### Work task
Your answer should be the line containing "POT1 pin GND: none -> GND" and every line after it to the end of the records below, word for word.

(Data under study)

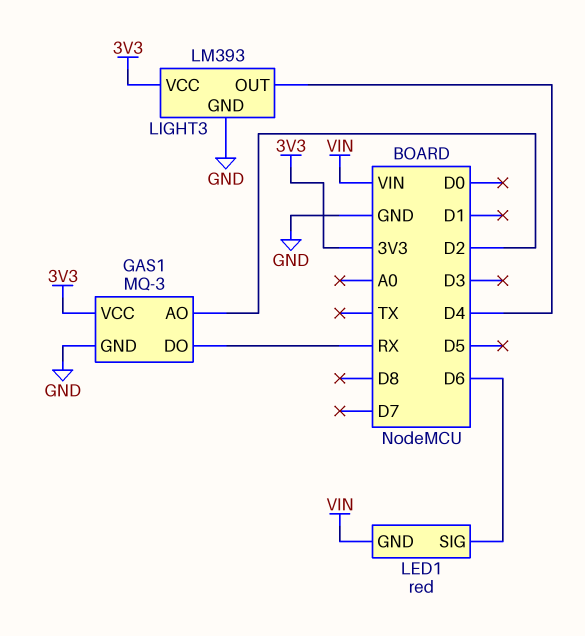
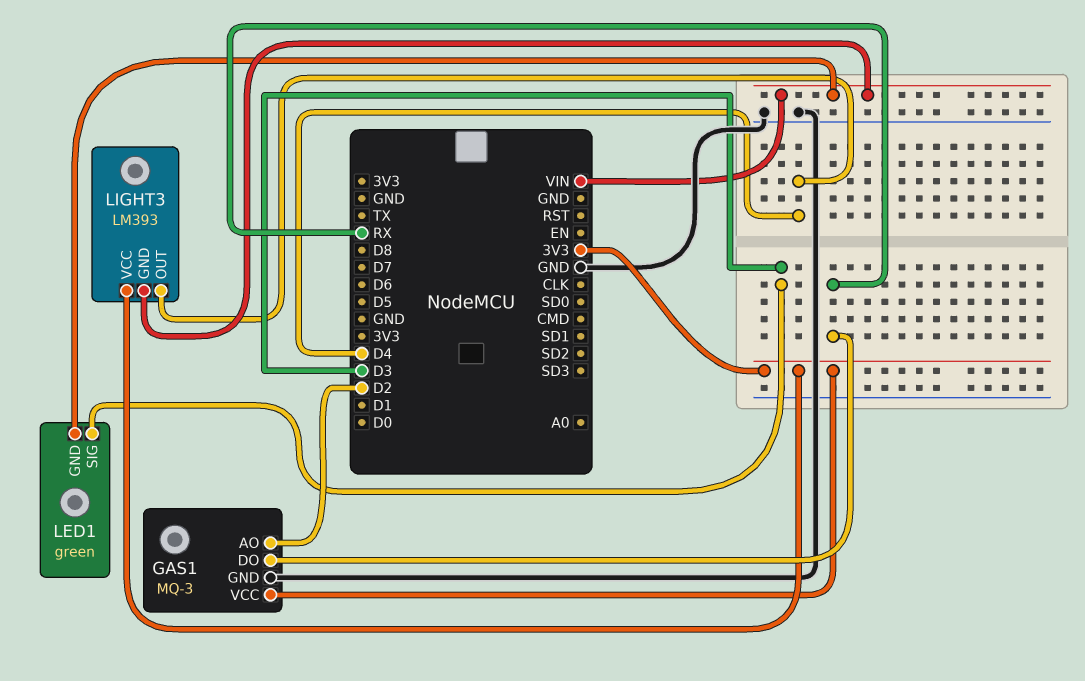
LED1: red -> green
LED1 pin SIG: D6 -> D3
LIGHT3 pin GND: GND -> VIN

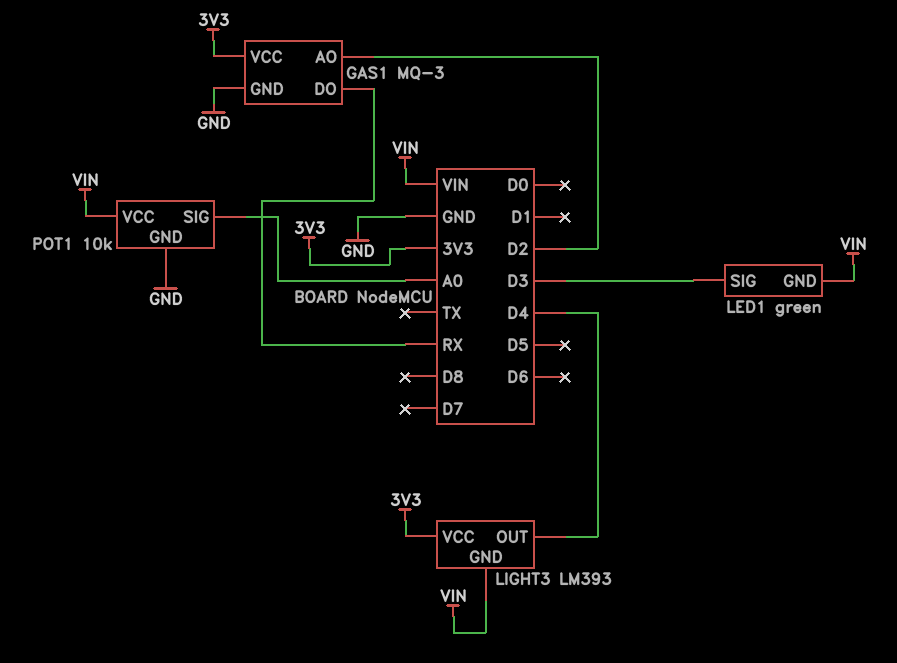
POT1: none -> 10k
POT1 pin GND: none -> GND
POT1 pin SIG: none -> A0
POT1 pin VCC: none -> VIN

(End Data under study)

### Written solution
POT1 pin GND: none -> GND
POT1 pin SIG: none -> A0
POT1 pin VCC: none -> VIN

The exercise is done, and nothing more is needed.